Change detection outputs
◇ ◇ ◇ ◇
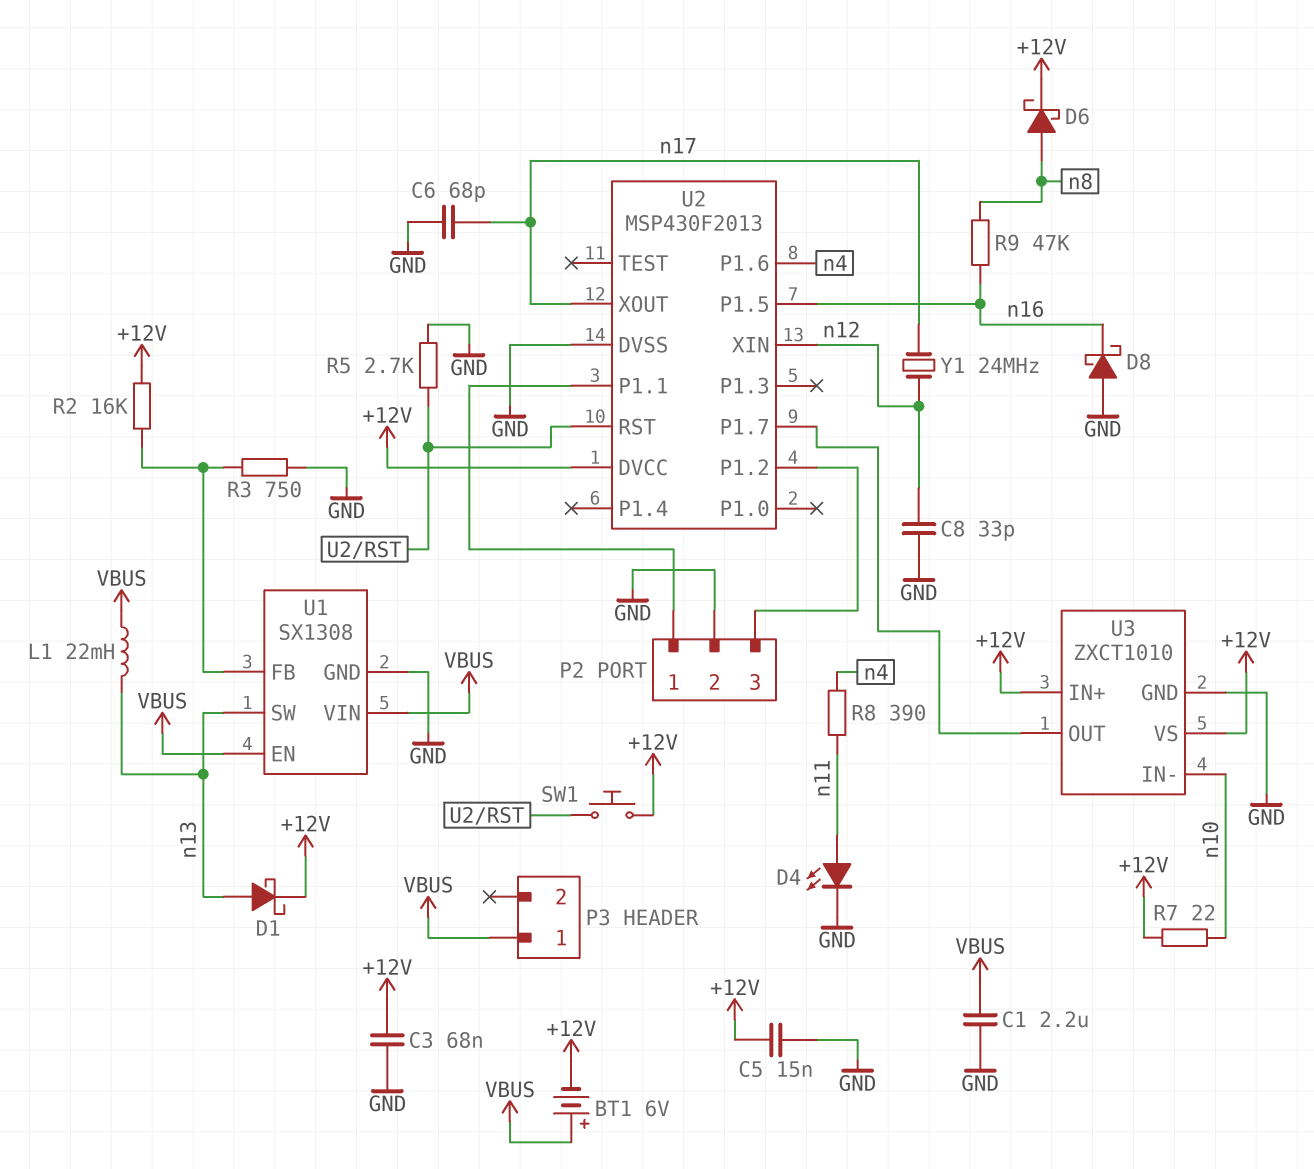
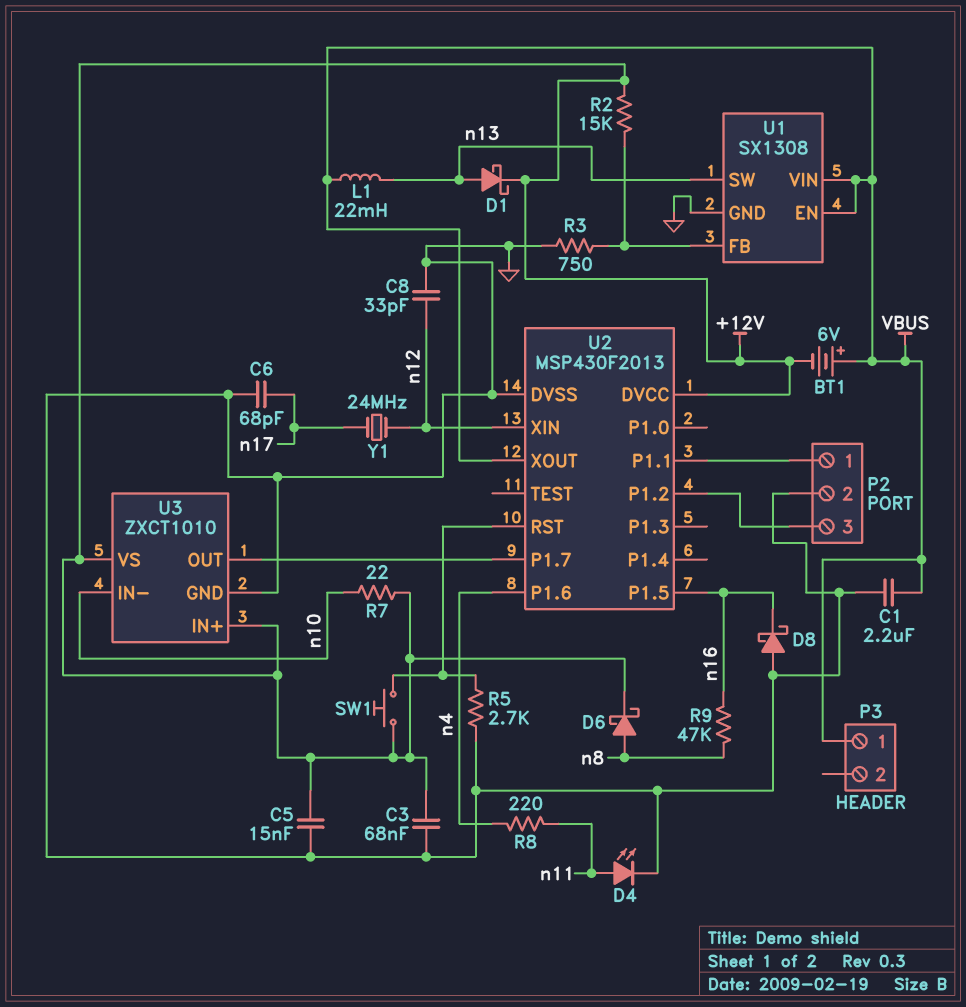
R2: 16k (+12V, U1/FB) -> 15k (+12V, U1/FB)
R8: 390 (n4, n11) -> 220 (n4, n11)
U2 pin XOUT: n17 -> VBUS

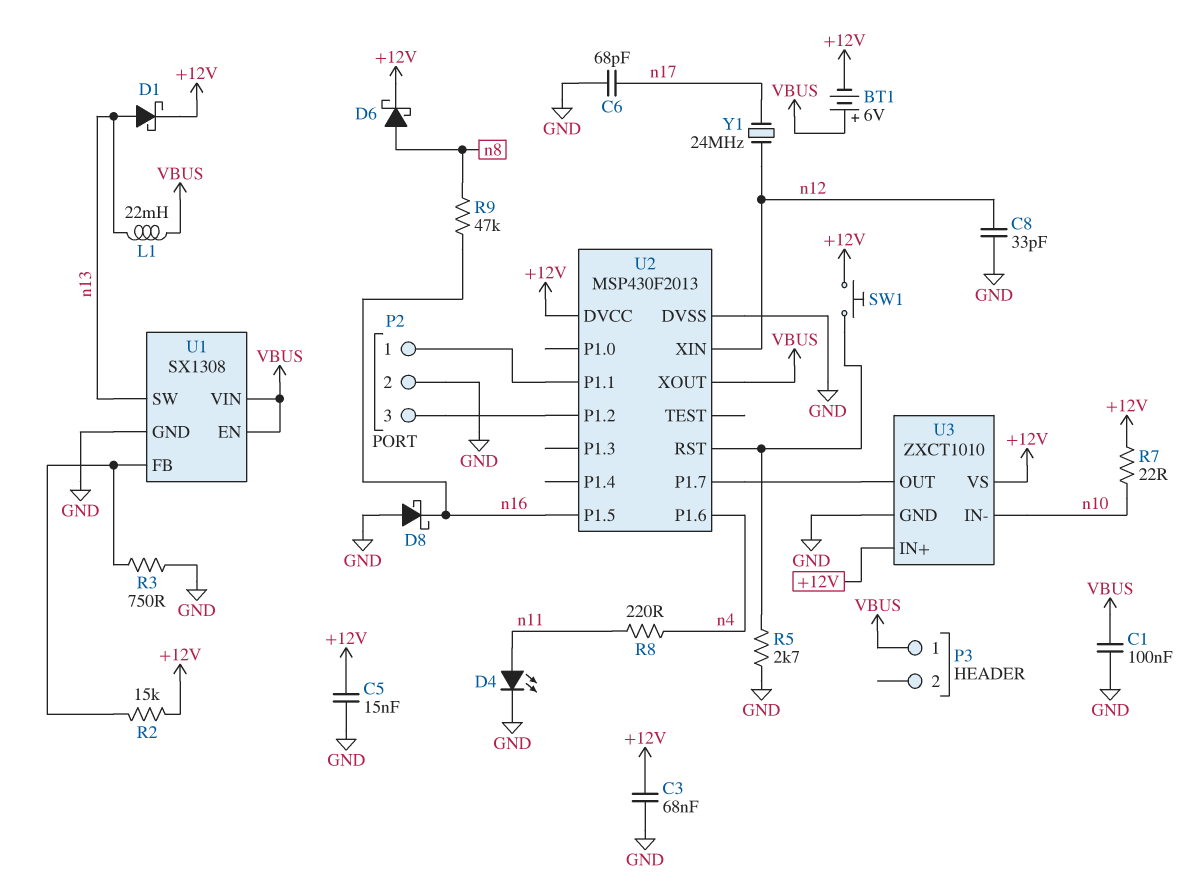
C1: 2.2uF (GND, VBUS) -> 100nF (GND, VBUS)

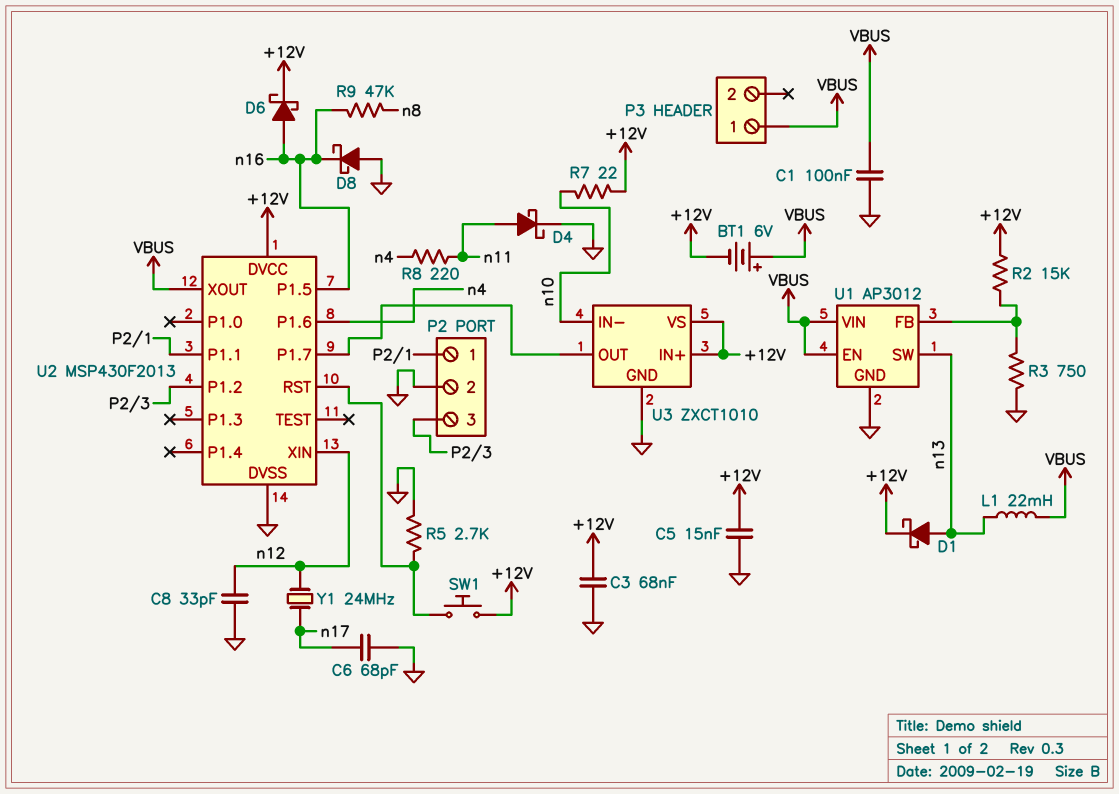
D4: LED (A n11, K GND) -> schottky (A n11, K GND)
D6: schottky (A n8, K +12V) -> schottky (A n16, K +12V)
U1: SX1308 -> AP3012

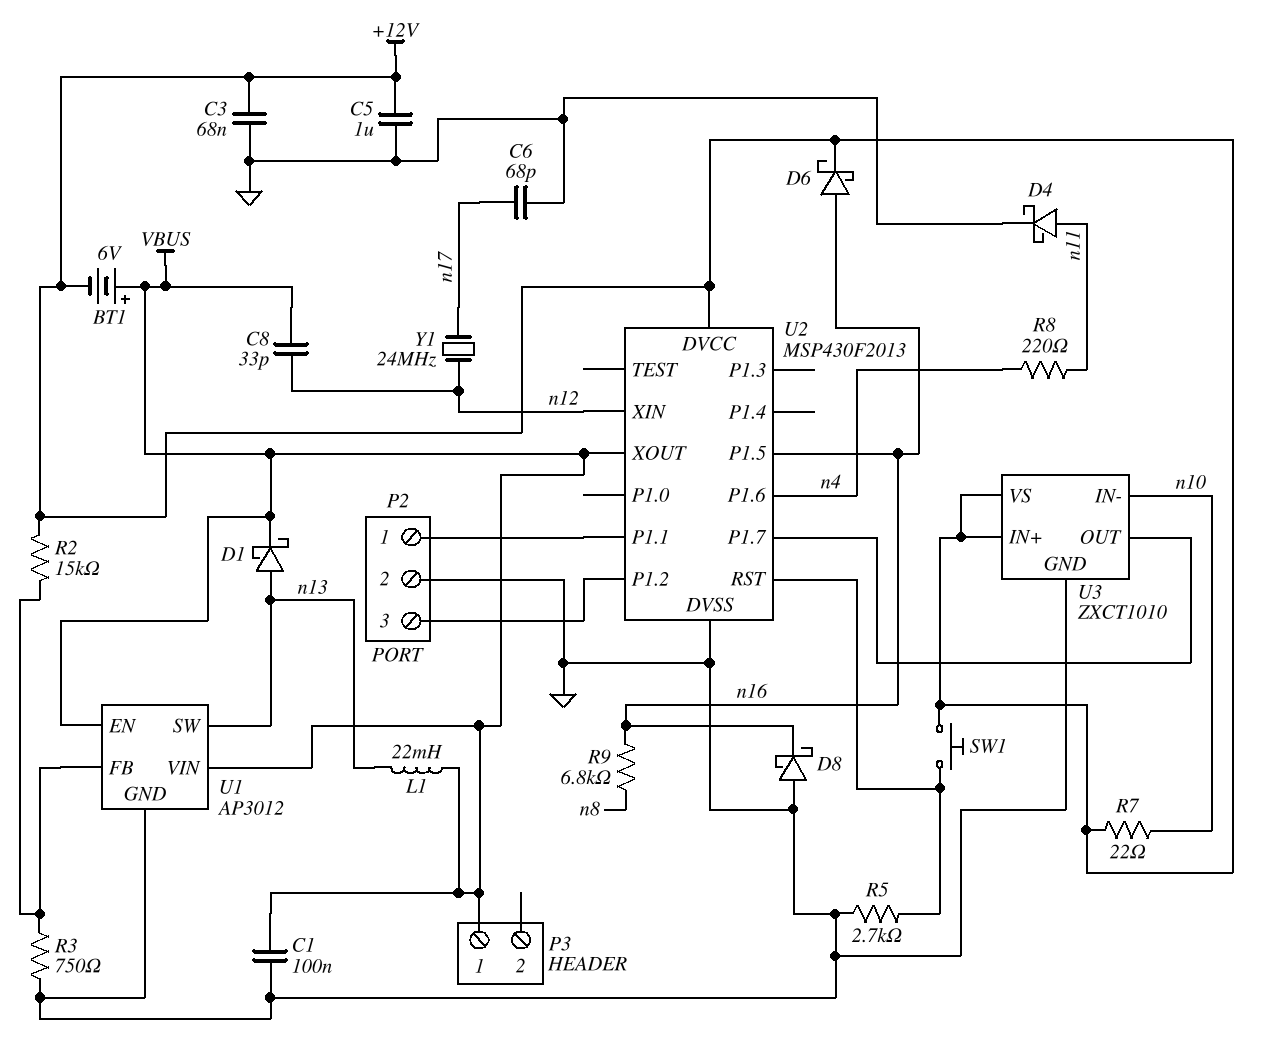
C5: 15nF (+12V, GND) -> 1uF (+12V, GND)
C8: 33pF (GND, n12) -> 33pF (VBUS, n12)
D1: schottky (A n13, K +12V) -> schottky (A n13, K VBUS)
R9: 47k (n8, n16) -> 6.8k (n8, n16)

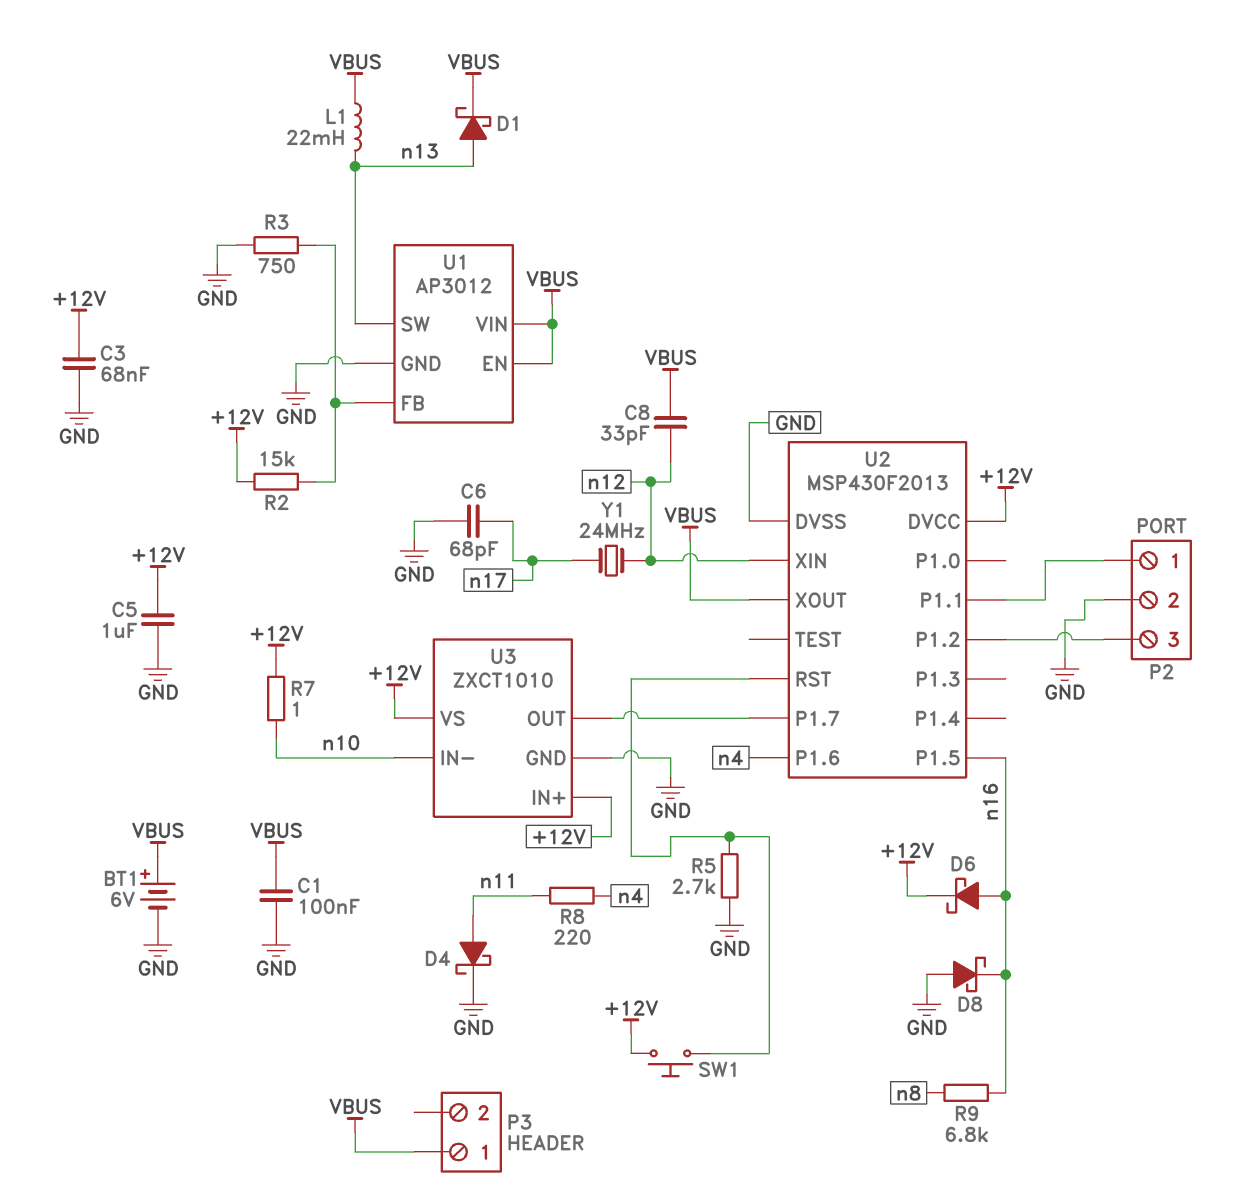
BT1: 6V (plus VBUS, minus +12V) -> 6V (plus VBUS, minus GND)
R7: 22 (+12V, n10) -> 1 (+12V, n10)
◇ ◇ ◇ ◇
▶ Prompt
Only the final stretch of the entries above is needed: print exactly the lines from the line containing "BT1: 6V (plus" through the last one.

▶ Result for this exercise
BT1: 6V (plus VBUS, minus +12V) -> 6V (plus VBUS, minus GND)
R7: 22 (+12V, n10) -> 1 (+12V, n10)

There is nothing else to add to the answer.